» **Instructions to follow**:
Search the records for the word "DGND" and report each line that has it.

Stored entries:
----------------
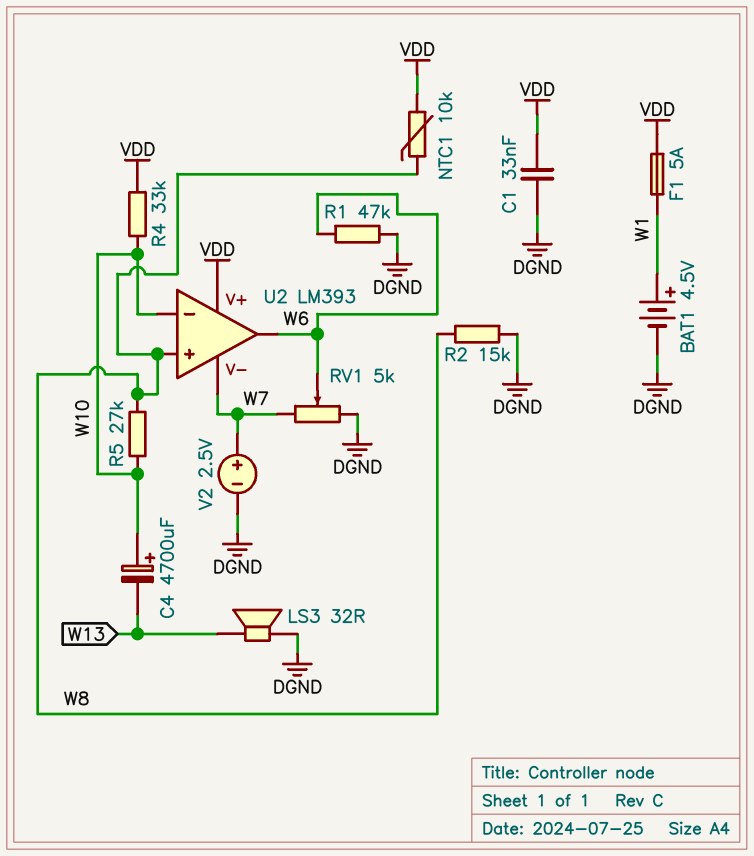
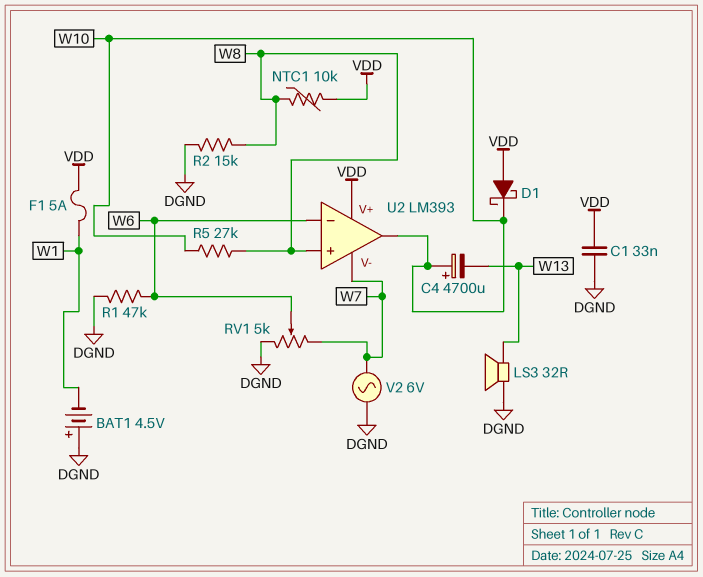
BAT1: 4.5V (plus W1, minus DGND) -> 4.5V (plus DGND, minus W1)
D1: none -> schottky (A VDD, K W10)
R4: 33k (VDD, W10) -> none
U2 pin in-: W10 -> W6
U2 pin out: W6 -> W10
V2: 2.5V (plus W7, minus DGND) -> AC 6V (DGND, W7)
----------------
» **Response to the exercise**:
BAT1: 4.5V (plus W1, minus DGND) -> 4.5V (plus DGND, minus W1)
V2: 2.5V (plus W7, minus DGND) -> AC 6V (DGND, W7)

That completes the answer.